■ About this exercise ■
Return each record unchanged and drop the images.
The data START
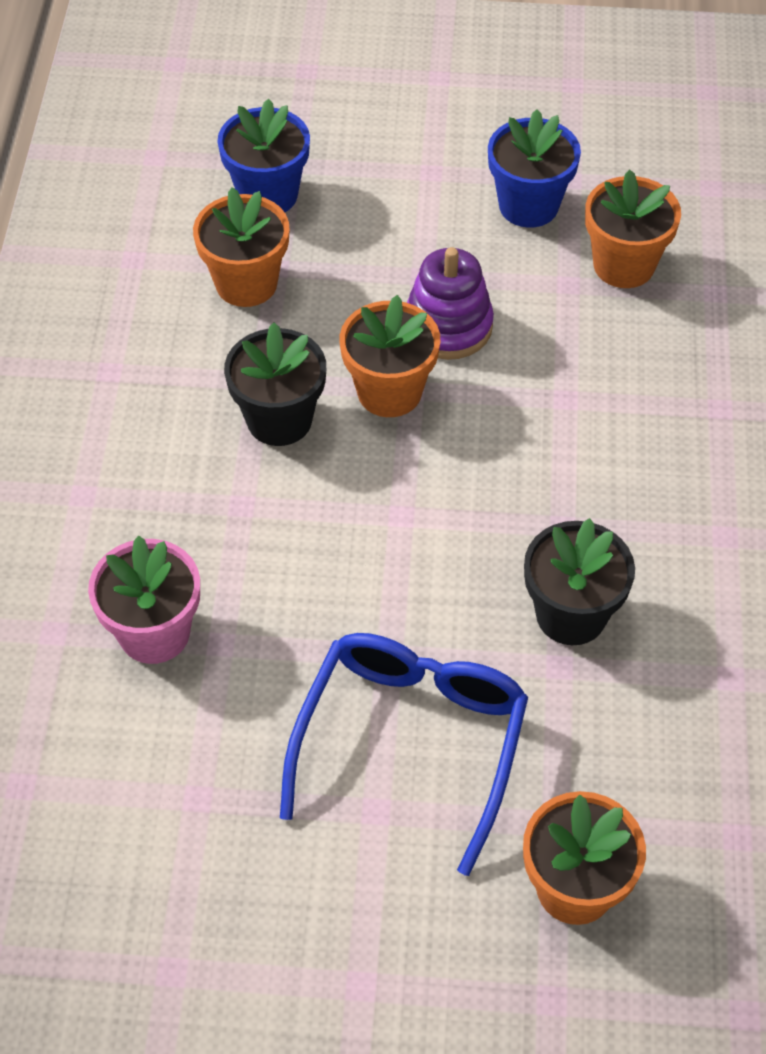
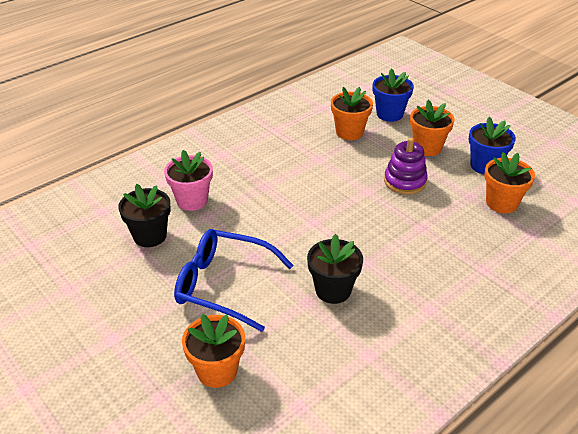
camera: 45 degrees right, 15 degrees down
(279, 420) = (309, 172): black flower pot -> black flower pot (150, 236)
(389, 392) = (357, 187): orange flower pot -> orange flower pot (427, 147)
(410, 743) = (224, 285): blue glasses -> blue glasses turned 135 degrees counterclockwise

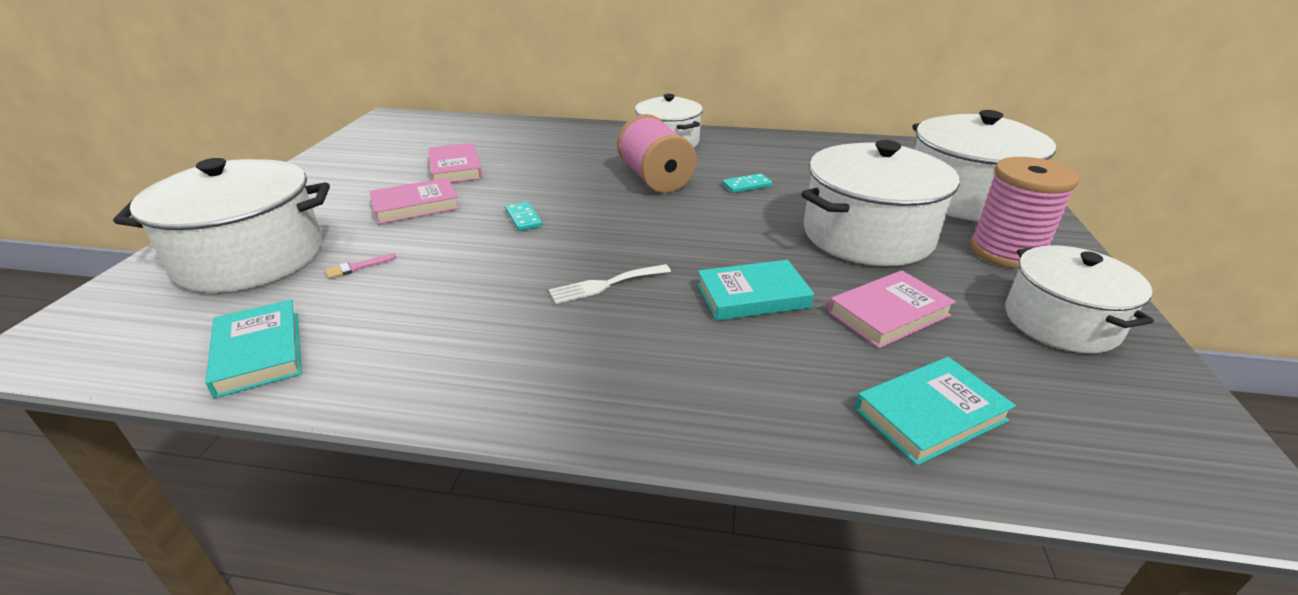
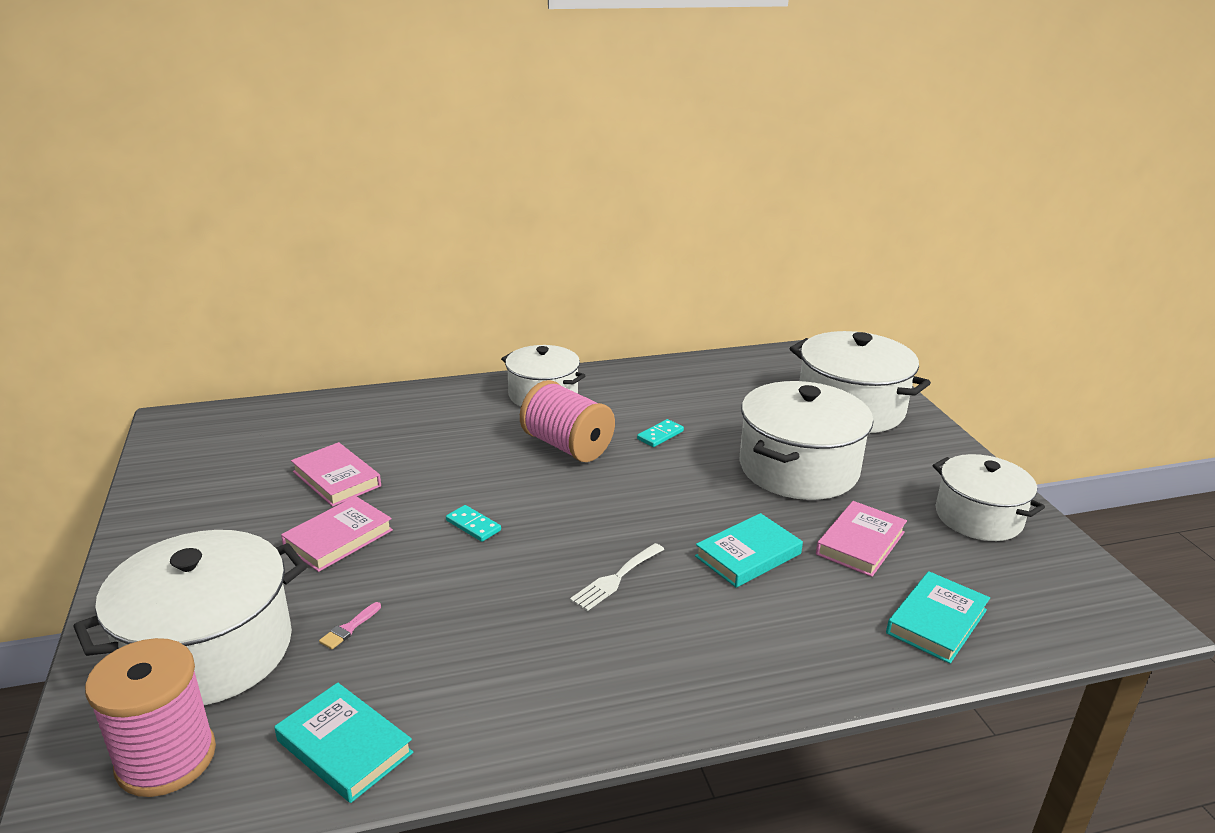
camera: 25 degrees left, 5 degrees down
(1006, 252) = (910, 459): pink spool -> pink spool (166, 759)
The data END
■ Solution to this task ■
camera: 45 degrees right, 15 degrees down
(279, 420) = (309, 172): black flower pot -> black flower pot (150, 236)
(389, 392) = (357, 187): orange flower pot -> orange flower pot (427, 147)
(410, 743) = (224, 285): blue glasses -> blue glasses turned 135 degrees counterclockwise

camera: 25 degrees left, 5 degrees down
(1006, 252) = (910, 459): pink spool -> pink spool (166, 759)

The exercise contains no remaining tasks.